• Problem description: Restate word for word the lines from the one bearing "D1: diode US1M" through the end of the entries below, and leave every picture out.

• The input:
○ ○ ○ ○ ○ ○ ○

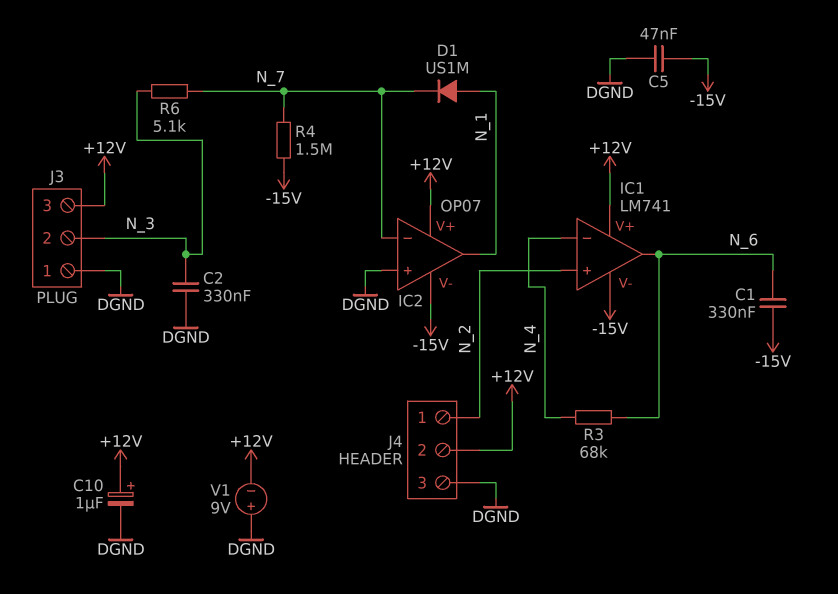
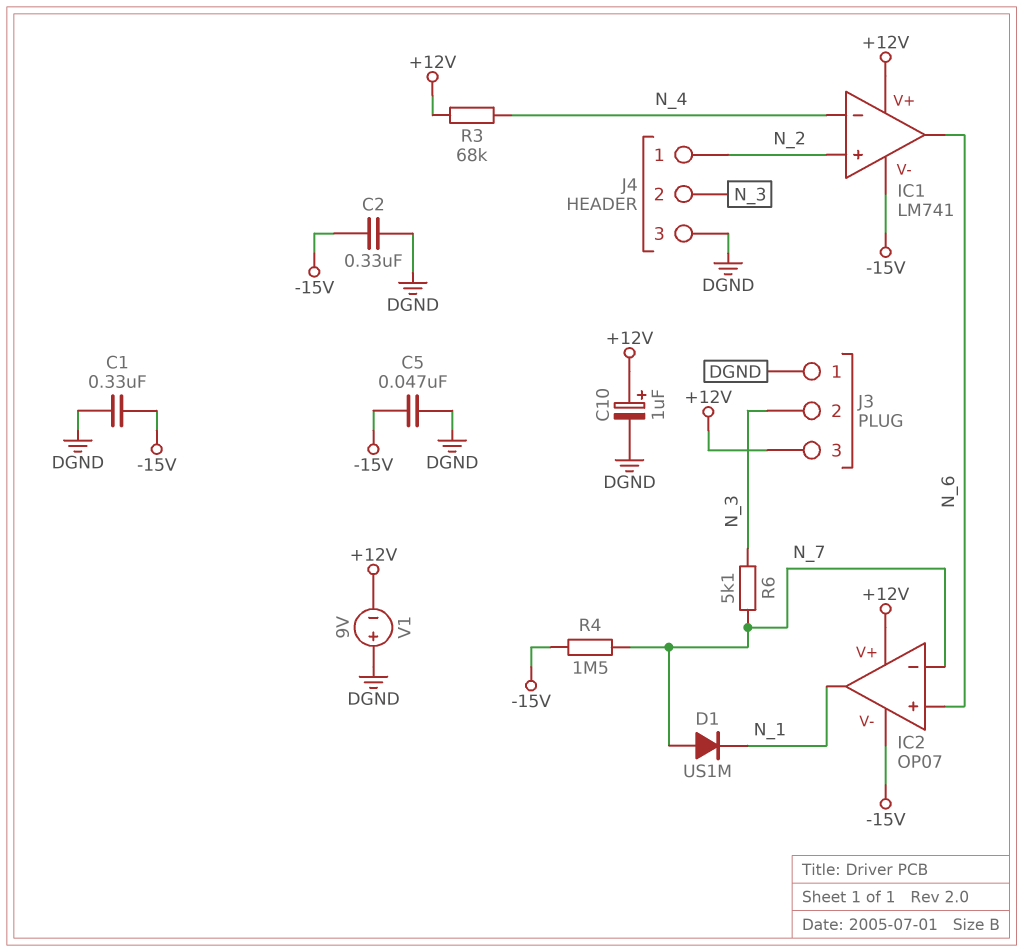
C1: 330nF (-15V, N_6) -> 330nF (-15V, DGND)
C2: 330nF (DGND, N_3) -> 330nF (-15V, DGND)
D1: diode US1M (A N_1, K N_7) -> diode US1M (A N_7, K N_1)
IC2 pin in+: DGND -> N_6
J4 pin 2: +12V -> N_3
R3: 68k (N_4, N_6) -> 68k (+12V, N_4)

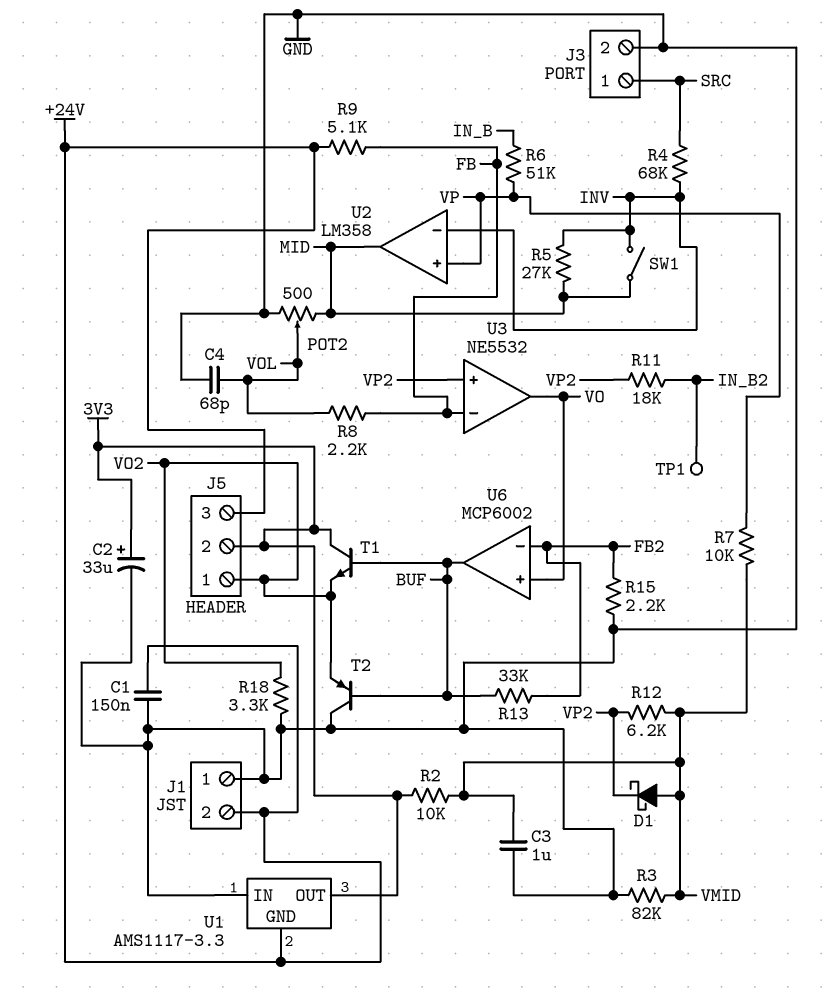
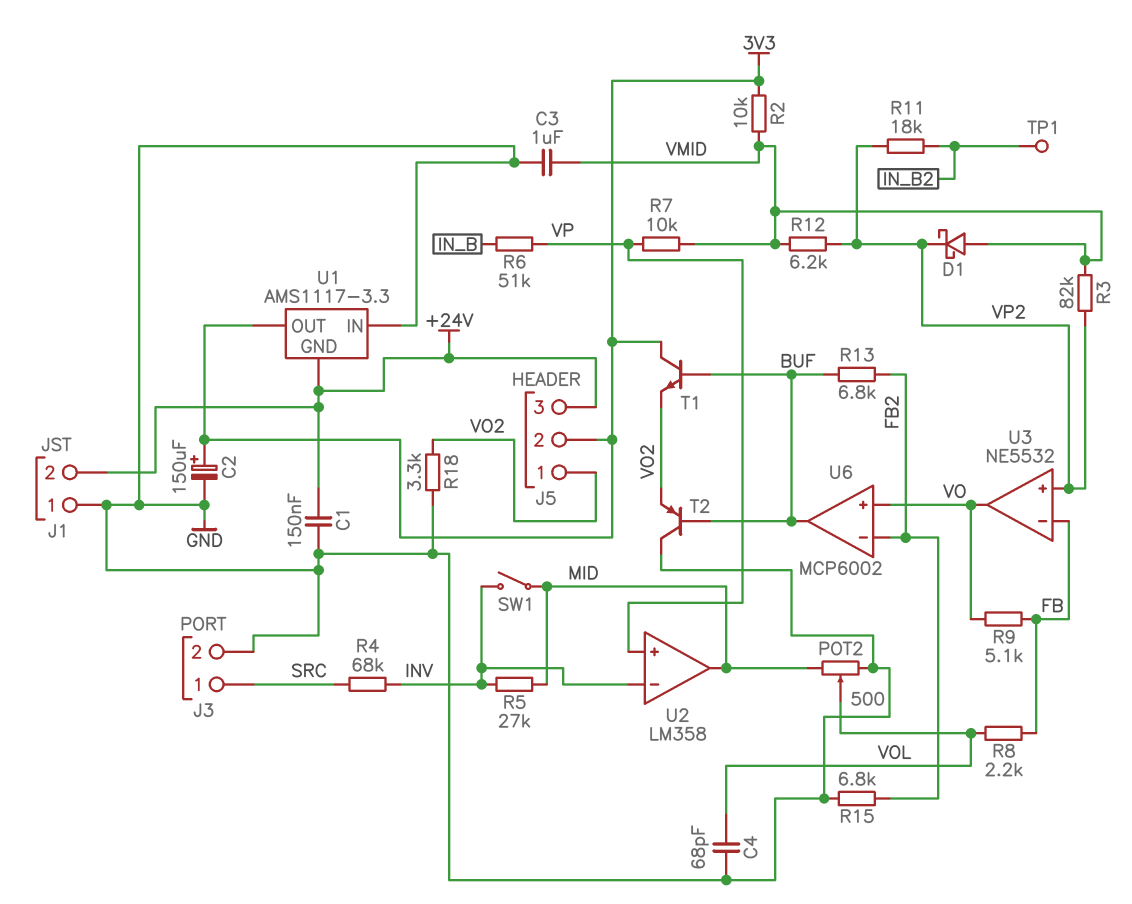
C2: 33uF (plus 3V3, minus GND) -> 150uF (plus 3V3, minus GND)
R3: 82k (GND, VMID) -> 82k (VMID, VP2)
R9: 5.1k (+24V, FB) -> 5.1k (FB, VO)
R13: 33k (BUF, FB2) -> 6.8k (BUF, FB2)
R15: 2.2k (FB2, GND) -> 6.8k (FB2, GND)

○ ○ ○ ○ ○ ○ ○

• The completed task:
D1: diode US1M (A N_1, K N_7) -> diode US1M (A N_7, K N_1)
IC2 pin in+: DGND -> N_6
J4 pin 2: +12V -> N_3
R3: 68k (N_4, N_6) -> 68k (+12V, N_4)

C2: 33uF (plus 3V3, minus GND) -> 150uF (plus 3V3, minus GND)
R3: 82k (GND, VMID) -> 82k (VMID, VP2)
R9: 5.1k (+24V, FB) -> 5.1k (FB, VO)
R13: 33k (BUF, FB2) -> 6.8k (BUF, FB2)
R15: 2.2k (FB2, GND) -> 6.8k (FB2, GND)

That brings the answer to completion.